To do | Can you transcribe the lines exactly, from the line containing "Actually, white cloth-covered" up to and including the line containing "Who is higher"?

Records shown |
★ ★ ★
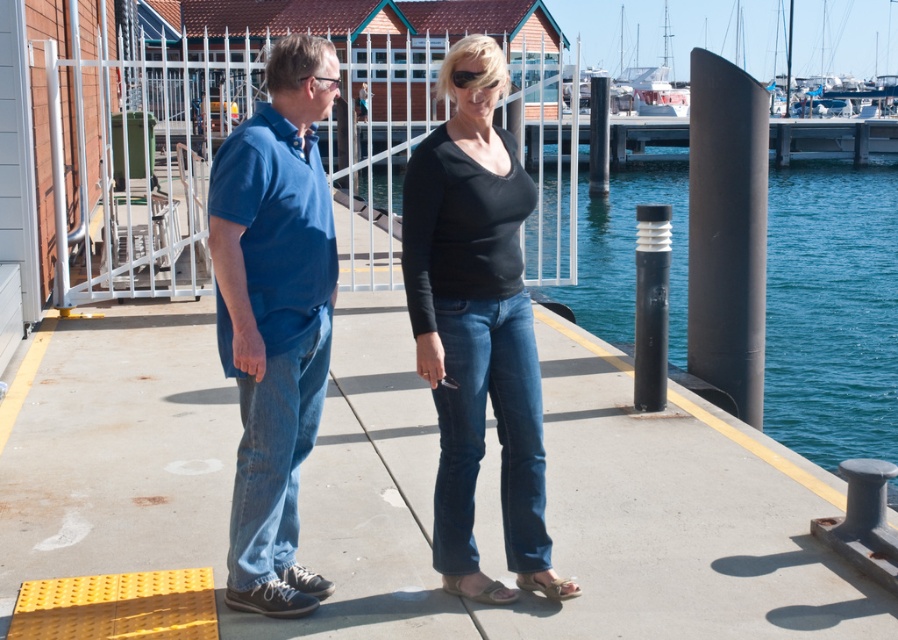
In the scene shown: You are a photographer trying to capture a photo of the two people on the dock. The blue denim jeans at center are part of their clothing. How far apart should you position them to ensure both are in frame?

The blue denim jeans at center are 11.13 feet apart, so you should position the camera to include both subjects within the frame at that distance.

You are standing on the dock and want to pick up the brown leather sandal at lower center. Which direction should you move relative to the blue water at center?

The brown leather sandal at lower center is behind the blue water at center, so you should move towards the back of the dock away from the blue water at center to reach it.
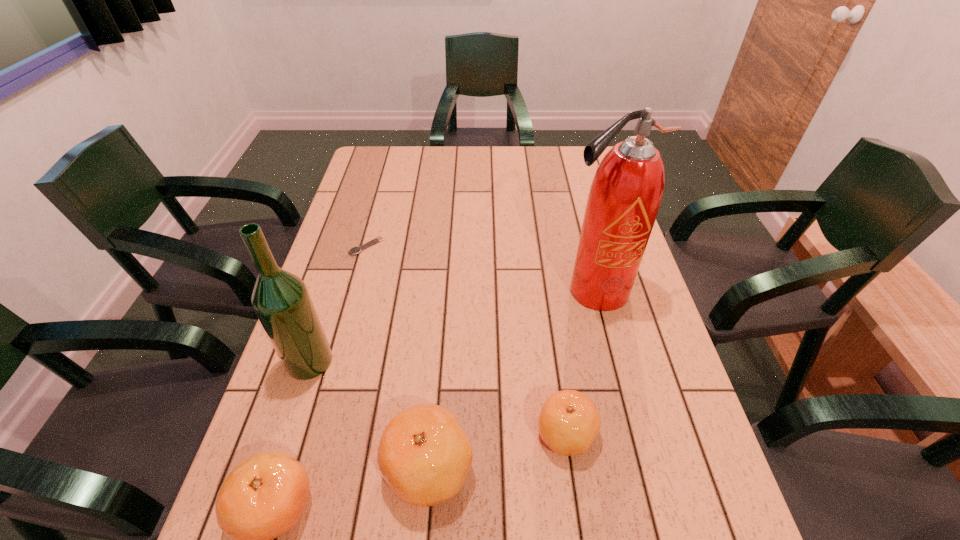
I want to click on vacant space at the far left corner, so click(x=365, y=148).

You are a GUI agent. You are given a task and a screenshot of the screen. Output one action in this format:
    pyautogui.click(x=<x>, y=<y>)
    Task: Click on the vacant space at the near right corner of the desktop
    This screenshot has width=960, height=540.
    Given the screenshot: What is the action you would take?
    pyautogui.click(x=722, y=499)

Identify the location of unoccupied position between the fourth object from left to right and the fifth nearest object. (512, 379).

In order to click on free area in between the farthest object and the fifth tallest object in this screenshot , I will do `click(467, 340)`.

The image size is (960, 540). What are the coordinates of `free point between the fifth shortest object and the second shortest object` in the screenshot? It's located at (438, 397).

Find the location of a particular element. Image resolution: width=960 pixels, height=540 pixels. vacant space in between the second clementine from right to left and the fifth shortest object is located at coordinates (369, 415).

Identify the location of vacant area that lies between the fifth shortest object and the watch. The height and width of the screenshot is (540, 960). (338, 304).

Locate an element on the screen. This screenshot has width=960, height=540. free space between the third object from right to left and the shortest object is located at coordinates (x=397, y=357).

You are a GUI agent. You are given a task and a screenshot of the screen. Output one action in this format:
    pyautogui.click(x=<x>, y=<y>)
    Task: Click on the free space between the fifth nearest object and the shortest clementine
    This screenshot has height=540, width=960.
    Given the screenshot: What is the action you would take?
    pyautogui.click(x=580, y=362)

I want to click on vacant space that's between the farthest object and the second tallest object, so click(x=338, y=304).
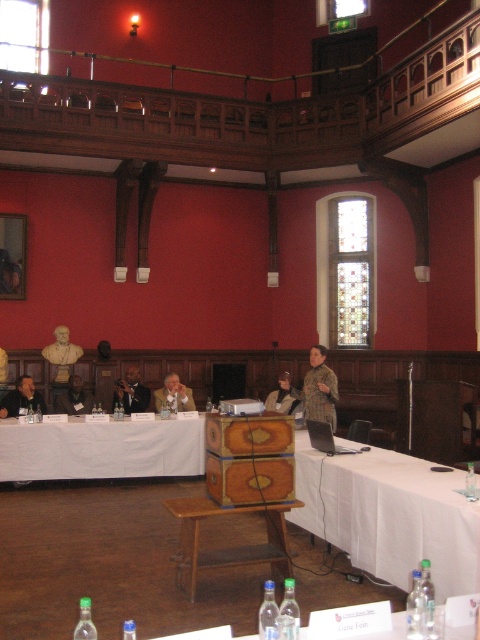
Is light brown wooden chair at center to the right of golden bust at left from the viewer's perspective?

Correct, you'll find light brown wooden chair at center to the right of golden bust at left.

Which is in front, point (157, 397) or point (54, 346)?

Point (157, 397)

Locate an element on the screen. The image size is (480, 640). light brown wooden chair at center is located at coordinates (173, 396).

Is white cloth-covered table at center behind dark brown leather jacket at center?

No, it is not.

Does white cloth-covered table at center have a smaller size compared to dark brown leather jacket at center?

Actually, white cloth-covered table at center might be larger than dark brown leather jacket at center.

Where is `white cloth-covered table at center`? The image size is (480, 640). white cloth-covered table at center is located at coordinates (389, 515).

Who is higher up, white cloth at lower left or patterned fabric shirt at center?

Positioned higher is patterned fabric shirt at center.

This screenshot has width=480, height=640. I want to click on white cloth at lower left, so click(100, 449).

The image size is (480, 640). What are the coordinates of `white cloth at lower left` in the screenshot? It's located at (100, 449).

Where is `white cloth at lower left`? Image resolution: width=480 pixels, height=640 pixels. white cloth at lower left is located at coordinates (100, 449).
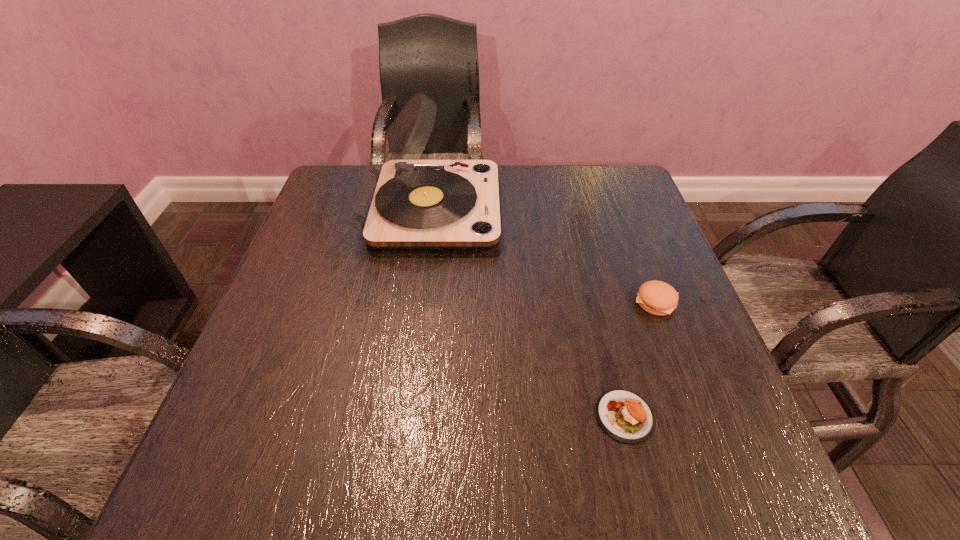
You are a GUI agent. You are given a task and a screenshot of the screen. Output one action in this format:
    pyautogui.click(x=<x>, y=<y>)
    Task: Click on the object situated at the left edge
    The width and height of the screenshot is (960, 540).
    Given the screenshot: What is the action you would take?
    pyautogui.click(x=402, y=202)

Find the location of a particular element. The image size is (960, 540). object present at the far left corner is located at coordinates (402, 202).

The image size is (960, 540). I want to click on free space at the far edge of the desktop, so click(533, 174).

Identify the location of vacant space at the near edge of the desktop. (406, 480).

Find the location of a particular element. The width and height of the screenshot is (960, 540). free space at the left edge is located at coordinates (330, 267).

Image resolution: width=960 pixels, height=540 pixels. What are the coordinates of `blank space at the right edge of the desktop` in the screenshot? It's located at (650, 226).

In the image, there is a desktop. What are the coordinates of `free space at the far left corner` in the screenshot? It's located at (333, 176).

In the image, there is a desktop. In order to click on vacant space at the far right corner in this screenshot , I will do `click(609, 210)`.

The width and height of the screenshot is (960, 540). What are the coordinates of `vacant point located between the shortest object and the tallest object` in the screenshot? It's located at (528, 313).

You are a GUI agent. You are given a task and a screenshot of the screen. Output one action in this format:
    pyautogui.click(x=<x>, y=<y>)
    Task: Click on the free spot between the rightmost object and the second object from left to right
    This screenshot has height=540, width=960.
    Given the screenshot: What is the action you would take?
    pyautogui.click(x=640, y=359)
★ ★ ★
Finished task |
Actually, white cloth-covered table at center might be larger than dark brown leather jacket at center.

Where is `white cloth-covered table at center`? The image size is (480, 640). white cloth-covered table at center is located at coordinates (389, 515).

Who is higher up, white cloth at lower left or patterned fabric shirt at center?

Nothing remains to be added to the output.